──────── ENTRIES SHOWN ────────

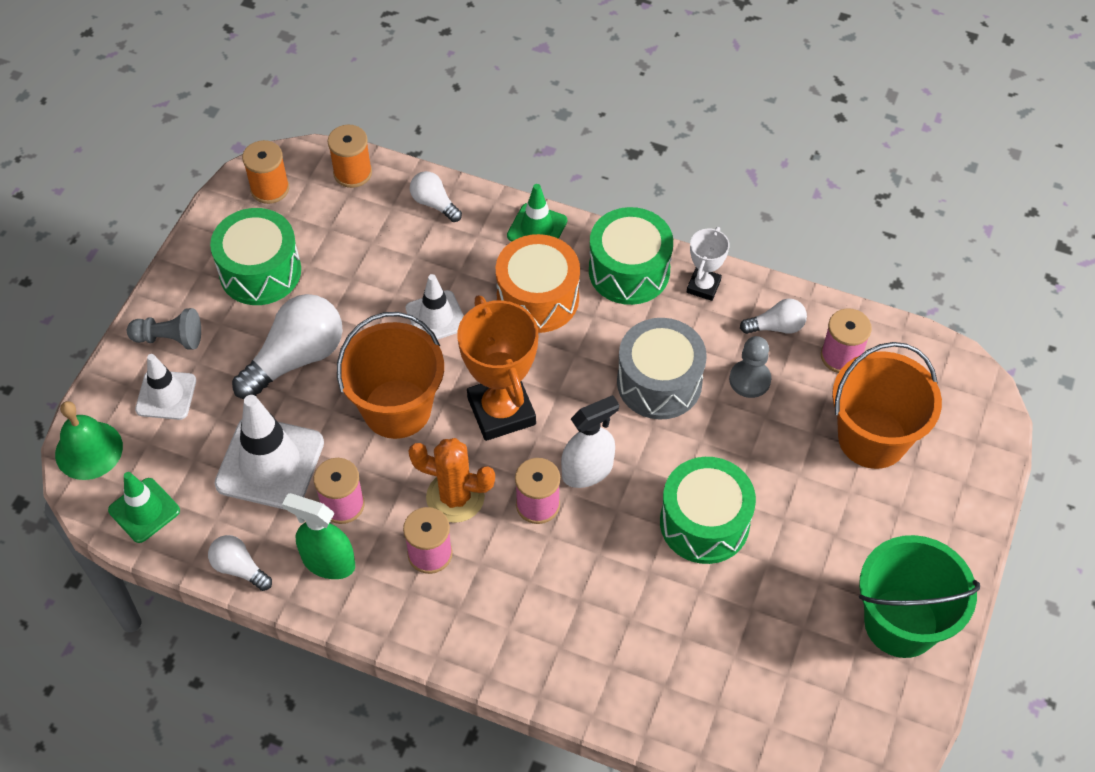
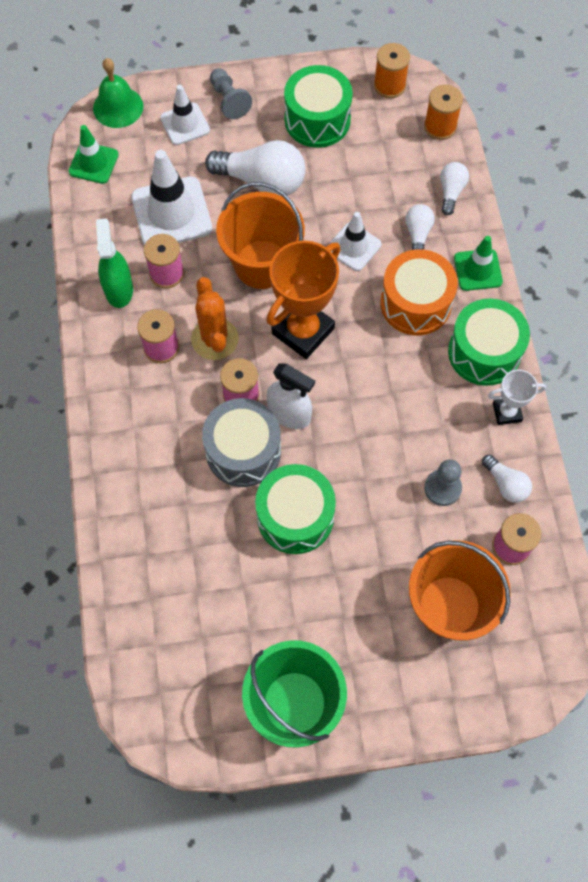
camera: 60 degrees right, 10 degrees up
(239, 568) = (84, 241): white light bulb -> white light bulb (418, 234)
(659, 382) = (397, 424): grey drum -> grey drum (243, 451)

────────
──────── ENTRIES SHOWN ────────

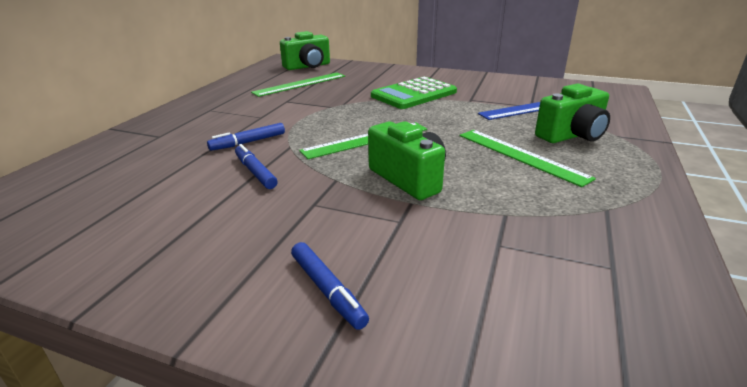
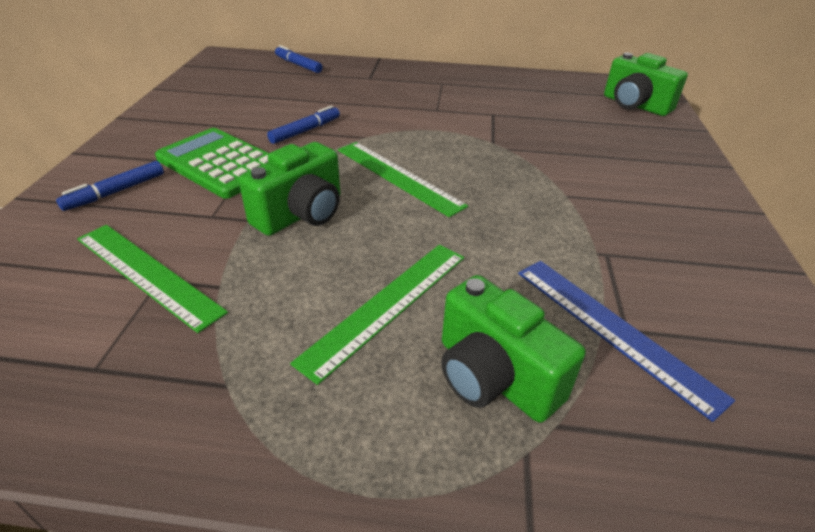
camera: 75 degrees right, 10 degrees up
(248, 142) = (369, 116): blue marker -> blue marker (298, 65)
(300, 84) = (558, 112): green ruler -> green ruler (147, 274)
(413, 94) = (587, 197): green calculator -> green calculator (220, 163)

────────
──────── ENTRIES SHOWN ────────

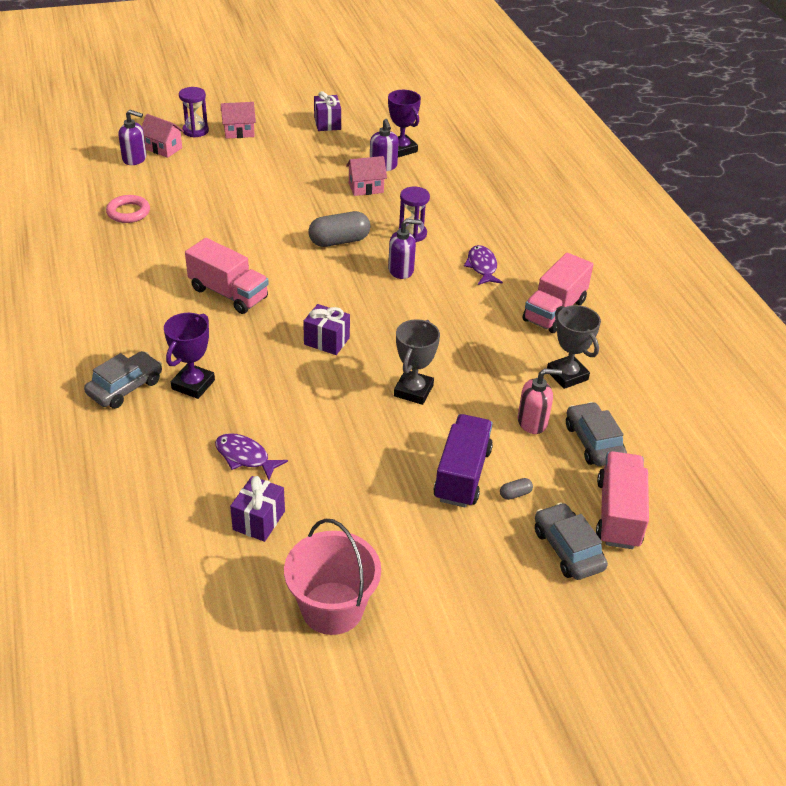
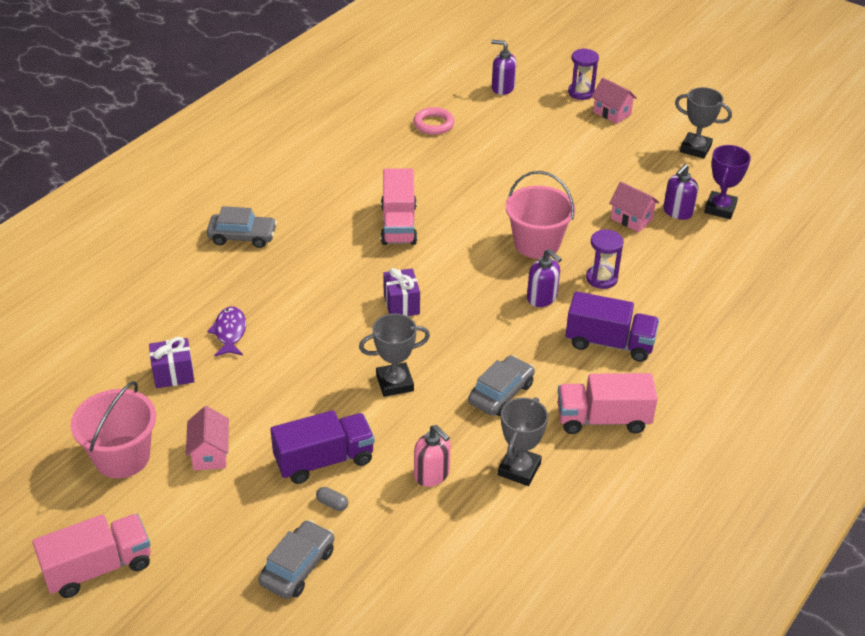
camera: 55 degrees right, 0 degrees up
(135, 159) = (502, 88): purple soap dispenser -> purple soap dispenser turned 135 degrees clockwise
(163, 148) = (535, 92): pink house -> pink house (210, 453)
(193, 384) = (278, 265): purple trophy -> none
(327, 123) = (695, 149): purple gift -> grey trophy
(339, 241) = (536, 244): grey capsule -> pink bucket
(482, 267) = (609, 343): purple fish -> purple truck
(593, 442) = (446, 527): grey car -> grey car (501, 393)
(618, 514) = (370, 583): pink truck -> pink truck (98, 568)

────────

Please transcribe exactly the lines above from the line that has "camera: 60 degrees right, 10 degrees up" up to and including the line that has "(659, 382) = (397, 424): grey"; no other line belongs in the answer.

• [OUTPUT FOR THIS EXERCISE]
camera: 60 degrees right, 10 degrees up
(239, 568) = (84, 241): white light bulb -> white light bulb (418, 234)
(659, 382) = (397, 424): grey drum -> grey drum (243, 451)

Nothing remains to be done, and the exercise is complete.